__Input material__
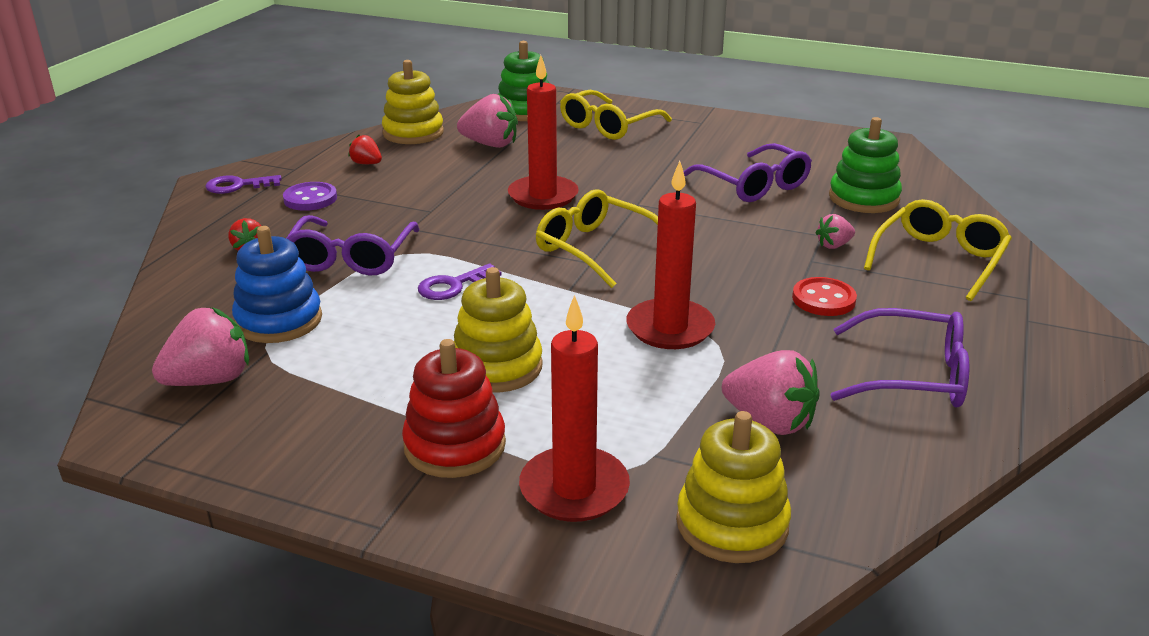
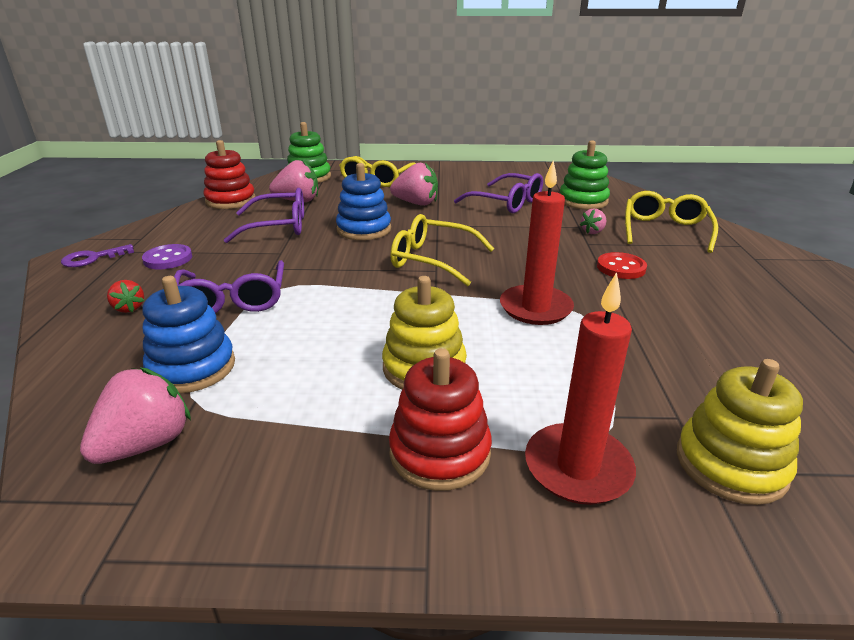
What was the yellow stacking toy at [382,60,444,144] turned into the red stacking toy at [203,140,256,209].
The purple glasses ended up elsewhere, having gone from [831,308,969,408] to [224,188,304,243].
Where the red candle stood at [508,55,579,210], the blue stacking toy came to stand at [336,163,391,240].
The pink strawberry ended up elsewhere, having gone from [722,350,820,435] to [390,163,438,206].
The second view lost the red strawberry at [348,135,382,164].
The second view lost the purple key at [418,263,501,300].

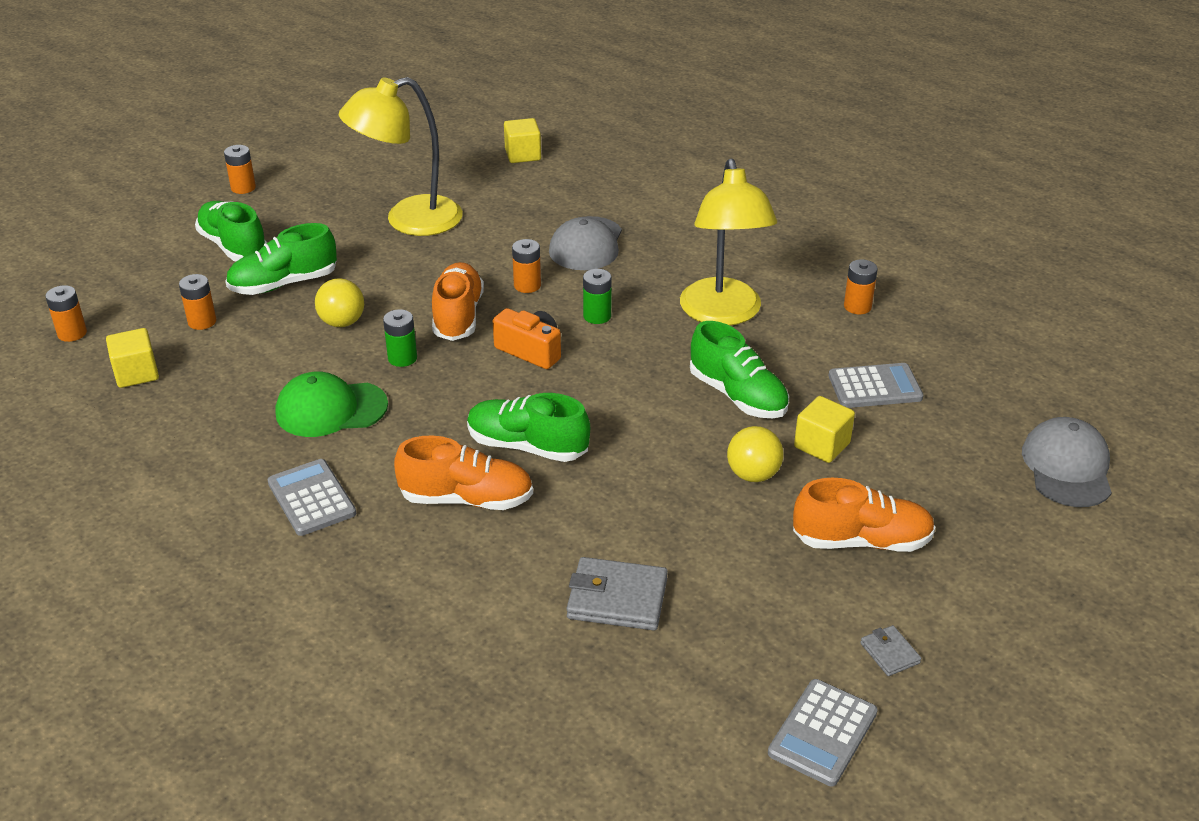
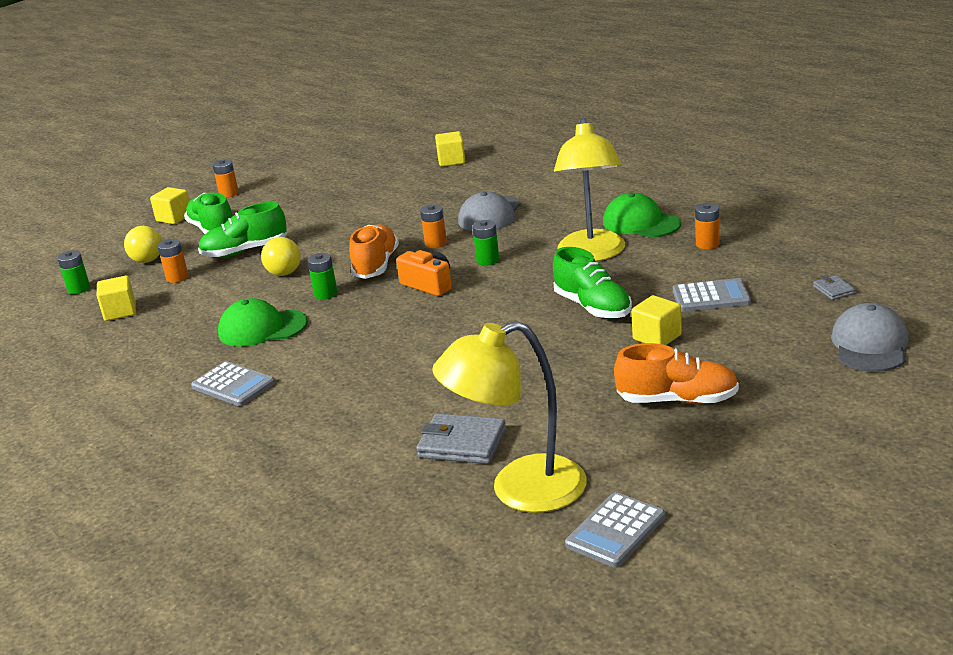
What was the orange battery at [45,285,87,342] turned into the green battery at [57,250,90,294].
The yellow ball ended up elsewhere, having gone from [727,426,783,482] to [124,226,162,263].
The second view gained the yellow cube at [150,187,189,224].
The grey calculator at [267,459,356,536] ended up facing another way, 150 degrees clockwise from before.
The yellow lamp ended up elsewhere, having gone from [339,77,463,236] to [432,321,587,513].
The second view gained the green cap at [603,193,681,237].
The grey wallet ended up elsewhere, having gone from [860,625,921,676] to [813,275,856,300].
The second view lost the orange shoe at [394,436,533,510].
The second view lost the green shoe at [467,393,590,462].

__Task goal__
Would you state how many lines in the listing above contain the word "stacking"? Reply with the number and no other words.

__Output of the task__
2